● DIRECTIONS FOR THIS TASK
How many lines in the data below contain the string "kern"? Case matters. Reply with the number only.

● GIVEN ENTRIES
══════════════════════════════

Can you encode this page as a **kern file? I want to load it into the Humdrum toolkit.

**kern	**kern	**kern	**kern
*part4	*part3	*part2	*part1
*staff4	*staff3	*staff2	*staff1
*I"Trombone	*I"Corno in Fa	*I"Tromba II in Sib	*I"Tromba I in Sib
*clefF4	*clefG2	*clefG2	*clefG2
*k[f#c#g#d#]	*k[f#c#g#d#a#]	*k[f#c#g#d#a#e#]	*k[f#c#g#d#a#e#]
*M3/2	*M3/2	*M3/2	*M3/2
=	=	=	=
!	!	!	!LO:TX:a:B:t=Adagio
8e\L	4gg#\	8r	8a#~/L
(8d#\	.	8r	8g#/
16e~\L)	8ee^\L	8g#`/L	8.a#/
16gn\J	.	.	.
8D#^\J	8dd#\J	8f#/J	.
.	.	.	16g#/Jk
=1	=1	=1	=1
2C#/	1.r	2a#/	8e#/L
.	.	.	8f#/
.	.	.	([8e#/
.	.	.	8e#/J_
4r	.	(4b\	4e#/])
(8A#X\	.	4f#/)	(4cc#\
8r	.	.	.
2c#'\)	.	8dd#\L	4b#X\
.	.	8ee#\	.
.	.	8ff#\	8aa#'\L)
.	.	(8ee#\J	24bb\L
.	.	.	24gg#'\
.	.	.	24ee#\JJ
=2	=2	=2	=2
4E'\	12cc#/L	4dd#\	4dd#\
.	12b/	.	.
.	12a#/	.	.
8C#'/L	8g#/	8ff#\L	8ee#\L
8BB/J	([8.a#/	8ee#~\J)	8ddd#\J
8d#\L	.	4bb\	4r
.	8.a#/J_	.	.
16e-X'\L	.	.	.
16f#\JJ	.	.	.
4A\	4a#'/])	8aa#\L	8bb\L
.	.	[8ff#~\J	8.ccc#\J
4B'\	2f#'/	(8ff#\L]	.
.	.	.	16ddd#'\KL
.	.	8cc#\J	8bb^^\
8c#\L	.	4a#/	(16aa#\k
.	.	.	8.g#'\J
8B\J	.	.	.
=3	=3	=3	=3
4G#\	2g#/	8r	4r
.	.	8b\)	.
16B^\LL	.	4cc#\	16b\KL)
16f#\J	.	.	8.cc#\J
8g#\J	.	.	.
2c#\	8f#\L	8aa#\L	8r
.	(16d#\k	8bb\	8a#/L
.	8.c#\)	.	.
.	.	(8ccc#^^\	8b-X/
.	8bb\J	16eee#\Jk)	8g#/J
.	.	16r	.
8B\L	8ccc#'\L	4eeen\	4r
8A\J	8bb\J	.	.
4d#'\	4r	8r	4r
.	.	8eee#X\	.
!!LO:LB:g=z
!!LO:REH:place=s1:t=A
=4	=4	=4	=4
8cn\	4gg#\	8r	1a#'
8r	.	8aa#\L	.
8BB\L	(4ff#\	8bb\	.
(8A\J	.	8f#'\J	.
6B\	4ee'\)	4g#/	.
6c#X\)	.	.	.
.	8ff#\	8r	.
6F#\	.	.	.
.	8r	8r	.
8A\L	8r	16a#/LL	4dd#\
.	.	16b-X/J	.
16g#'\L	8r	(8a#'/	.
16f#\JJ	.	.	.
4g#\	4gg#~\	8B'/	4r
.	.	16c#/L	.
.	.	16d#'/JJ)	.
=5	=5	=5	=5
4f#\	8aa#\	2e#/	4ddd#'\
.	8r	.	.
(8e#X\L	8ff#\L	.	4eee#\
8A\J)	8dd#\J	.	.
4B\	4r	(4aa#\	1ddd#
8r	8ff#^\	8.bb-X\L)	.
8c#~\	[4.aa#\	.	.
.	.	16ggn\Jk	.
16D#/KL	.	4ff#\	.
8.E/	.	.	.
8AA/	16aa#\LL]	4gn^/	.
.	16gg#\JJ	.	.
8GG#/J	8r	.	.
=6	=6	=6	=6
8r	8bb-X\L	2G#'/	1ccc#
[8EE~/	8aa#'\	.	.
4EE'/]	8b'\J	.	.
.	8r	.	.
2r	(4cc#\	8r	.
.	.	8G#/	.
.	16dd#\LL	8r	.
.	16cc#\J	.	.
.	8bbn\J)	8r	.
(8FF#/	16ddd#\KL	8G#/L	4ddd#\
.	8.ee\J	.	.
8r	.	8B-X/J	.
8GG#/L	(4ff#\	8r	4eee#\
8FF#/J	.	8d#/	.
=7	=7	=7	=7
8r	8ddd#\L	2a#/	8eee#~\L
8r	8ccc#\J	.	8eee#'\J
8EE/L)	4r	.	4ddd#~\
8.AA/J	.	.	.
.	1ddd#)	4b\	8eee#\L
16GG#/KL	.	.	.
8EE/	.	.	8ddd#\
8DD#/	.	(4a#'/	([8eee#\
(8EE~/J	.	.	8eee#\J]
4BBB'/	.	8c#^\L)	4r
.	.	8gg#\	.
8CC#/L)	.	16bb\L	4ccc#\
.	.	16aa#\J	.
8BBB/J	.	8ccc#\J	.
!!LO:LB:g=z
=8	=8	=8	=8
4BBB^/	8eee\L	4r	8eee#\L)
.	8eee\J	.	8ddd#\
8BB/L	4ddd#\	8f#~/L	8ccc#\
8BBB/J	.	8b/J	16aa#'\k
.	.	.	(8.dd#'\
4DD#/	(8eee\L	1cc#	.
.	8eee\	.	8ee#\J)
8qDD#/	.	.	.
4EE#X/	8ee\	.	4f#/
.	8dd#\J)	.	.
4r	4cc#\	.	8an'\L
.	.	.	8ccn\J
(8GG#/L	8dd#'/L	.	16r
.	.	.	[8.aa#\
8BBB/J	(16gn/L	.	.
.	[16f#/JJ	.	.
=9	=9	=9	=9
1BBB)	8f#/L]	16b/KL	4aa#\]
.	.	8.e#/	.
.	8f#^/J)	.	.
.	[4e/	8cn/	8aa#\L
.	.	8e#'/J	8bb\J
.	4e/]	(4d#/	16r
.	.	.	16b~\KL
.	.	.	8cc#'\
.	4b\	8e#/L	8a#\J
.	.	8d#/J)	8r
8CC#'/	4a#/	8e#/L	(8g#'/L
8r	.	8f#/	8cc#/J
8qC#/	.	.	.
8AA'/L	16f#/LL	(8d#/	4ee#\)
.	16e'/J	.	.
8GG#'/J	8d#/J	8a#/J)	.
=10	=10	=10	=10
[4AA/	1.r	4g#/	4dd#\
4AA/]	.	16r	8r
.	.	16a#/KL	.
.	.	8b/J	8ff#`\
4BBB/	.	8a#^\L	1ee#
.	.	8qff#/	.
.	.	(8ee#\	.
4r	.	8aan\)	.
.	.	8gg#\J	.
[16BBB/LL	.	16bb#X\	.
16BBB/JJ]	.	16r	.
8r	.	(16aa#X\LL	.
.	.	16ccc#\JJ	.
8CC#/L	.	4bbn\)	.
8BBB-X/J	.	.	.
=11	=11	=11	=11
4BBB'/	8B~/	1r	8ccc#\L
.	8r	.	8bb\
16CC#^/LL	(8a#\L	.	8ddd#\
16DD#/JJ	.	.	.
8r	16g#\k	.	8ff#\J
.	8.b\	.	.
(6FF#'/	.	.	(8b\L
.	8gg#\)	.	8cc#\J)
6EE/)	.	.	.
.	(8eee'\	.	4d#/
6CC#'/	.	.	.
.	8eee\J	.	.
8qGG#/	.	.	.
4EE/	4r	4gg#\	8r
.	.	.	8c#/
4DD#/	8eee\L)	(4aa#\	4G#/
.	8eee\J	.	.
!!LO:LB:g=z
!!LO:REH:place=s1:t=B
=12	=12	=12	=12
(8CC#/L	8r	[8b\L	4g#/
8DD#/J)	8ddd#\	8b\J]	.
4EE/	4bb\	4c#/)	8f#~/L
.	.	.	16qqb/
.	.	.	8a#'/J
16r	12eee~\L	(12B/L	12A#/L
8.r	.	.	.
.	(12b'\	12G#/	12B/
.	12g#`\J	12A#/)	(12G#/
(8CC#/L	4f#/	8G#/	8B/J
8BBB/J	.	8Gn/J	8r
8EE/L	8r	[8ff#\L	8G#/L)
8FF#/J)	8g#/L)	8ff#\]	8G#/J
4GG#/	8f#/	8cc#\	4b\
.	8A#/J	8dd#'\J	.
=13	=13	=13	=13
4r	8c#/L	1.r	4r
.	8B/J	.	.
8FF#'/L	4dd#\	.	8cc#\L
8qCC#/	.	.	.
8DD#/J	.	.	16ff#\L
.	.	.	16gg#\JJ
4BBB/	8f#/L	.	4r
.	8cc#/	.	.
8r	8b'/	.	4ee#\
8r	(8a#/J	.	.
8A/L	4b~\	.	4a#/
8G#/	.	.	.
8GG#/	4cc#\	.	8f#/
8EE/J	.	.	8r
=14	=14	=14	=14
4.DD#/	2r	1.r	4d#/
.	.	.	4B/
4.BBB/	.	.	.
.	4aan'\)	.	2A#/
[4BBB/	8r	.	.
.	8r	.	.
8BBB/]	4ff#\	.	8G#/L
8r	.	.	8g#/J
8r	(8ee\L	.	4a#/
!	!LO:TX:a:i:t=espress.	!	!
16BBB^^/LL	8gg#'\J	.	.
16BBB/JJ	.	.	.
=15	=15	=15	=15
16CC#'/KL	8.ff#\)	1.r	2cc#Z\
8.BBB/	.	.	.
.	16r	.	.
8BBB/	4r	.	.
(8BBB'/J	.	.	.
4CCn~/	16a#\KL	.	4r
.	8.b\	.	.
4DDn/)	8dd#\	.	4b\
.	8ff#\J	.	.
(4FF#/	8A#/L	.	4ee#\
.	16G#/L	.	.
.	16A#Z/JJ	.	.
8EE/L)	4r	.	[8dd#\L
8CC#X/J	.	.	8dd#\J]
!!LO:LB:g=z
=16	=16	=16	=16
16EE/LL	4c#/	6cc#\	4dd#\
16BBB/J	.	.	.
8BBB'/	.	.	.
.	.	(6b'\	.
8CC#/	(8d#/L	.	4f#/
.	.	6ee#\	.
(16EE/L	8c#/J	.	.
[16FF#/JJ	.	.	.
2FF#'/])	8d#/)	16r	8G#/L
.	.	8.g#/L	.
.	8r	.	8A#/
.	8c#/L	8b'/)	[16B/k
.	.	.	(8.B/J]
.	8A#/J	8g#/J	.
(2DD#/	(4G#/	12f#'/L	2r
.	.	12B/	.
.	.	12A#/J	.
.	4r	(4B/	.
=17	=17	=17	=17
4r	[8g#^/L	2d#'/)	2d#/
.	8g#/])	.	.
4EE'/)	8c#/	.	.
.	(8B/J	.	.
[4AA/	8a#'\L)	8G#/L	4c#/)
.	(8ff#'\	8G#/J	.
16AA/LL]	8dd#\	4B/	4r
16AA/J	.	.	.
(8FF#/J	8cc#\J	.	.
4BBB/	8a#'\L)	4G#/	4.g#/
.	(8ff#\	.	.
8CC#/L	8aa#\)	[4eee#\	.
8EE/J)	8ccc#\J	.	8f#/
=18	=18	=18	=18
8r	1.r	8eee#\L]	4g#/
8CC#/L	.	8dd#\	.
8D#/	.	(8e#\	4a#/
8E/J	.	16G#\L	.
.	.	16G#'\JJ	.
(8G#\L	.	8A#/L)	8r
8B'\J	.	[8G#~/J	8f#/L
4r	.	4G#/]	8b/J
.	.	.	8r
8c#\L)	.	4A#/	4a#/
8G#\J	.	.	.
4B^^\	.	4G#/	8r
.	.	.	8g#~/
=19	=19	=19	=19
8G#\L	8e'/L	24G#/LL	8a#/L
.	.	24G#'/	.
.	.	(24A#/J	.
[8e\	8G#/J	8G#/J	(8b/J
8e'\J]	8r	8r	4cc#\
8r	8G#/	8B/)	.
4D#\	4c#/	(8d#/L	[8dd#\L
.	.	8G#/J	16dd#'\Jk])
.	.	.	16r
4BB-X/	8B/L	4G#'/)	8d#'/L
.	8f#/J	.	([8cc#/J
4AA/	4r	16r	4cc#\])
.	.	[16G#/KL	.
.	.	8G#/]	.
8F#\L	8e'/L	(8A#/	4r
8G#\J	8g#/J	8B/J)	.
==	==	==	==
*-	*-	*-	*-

══════════════════════════════

● ANSWER TO THIS TASK
2